* What is needed
Substitute "green leather chair" for every occurrence of "velvet orange chair" in the material below, keeping everything else unchanged and leaving the pictures out.

(Scene-based spatial questions)

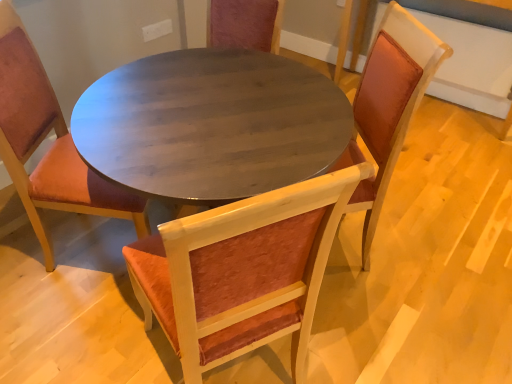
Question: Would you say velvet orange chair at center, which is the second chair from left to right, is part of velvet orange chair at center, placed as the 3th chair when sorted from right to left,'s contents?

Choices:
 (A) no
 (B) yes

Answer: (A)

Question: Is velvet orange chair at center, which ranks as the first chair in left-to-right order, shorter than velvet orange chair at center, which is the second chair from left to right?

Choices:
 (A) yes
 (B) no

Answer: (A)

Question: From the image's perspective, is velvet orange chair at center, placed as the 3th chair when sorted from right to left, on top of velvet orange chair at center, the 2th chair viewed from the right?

* Problem solution
Question: Would you say green leather chair at center, which is the second chair from left to right, is part of green leather chair at center, placed as the 3th chair when sorted from right to left,'s contents?

Choices:
 (A) no
 (B) yes

Answer: (A)

Question: Is green leather chair at center, which ranks as the first chair in left-to-right order, shorter than green leather chair at center, which is the second chair from left to right?

Choices:
 (A) yes
 (B) no

Answer: (A)

Question: From the image's perspective, is green leather chair at center, placed as the 3th chair when sorted from right to left, on top of green leather chair at center, the 2th chair viewed from the right?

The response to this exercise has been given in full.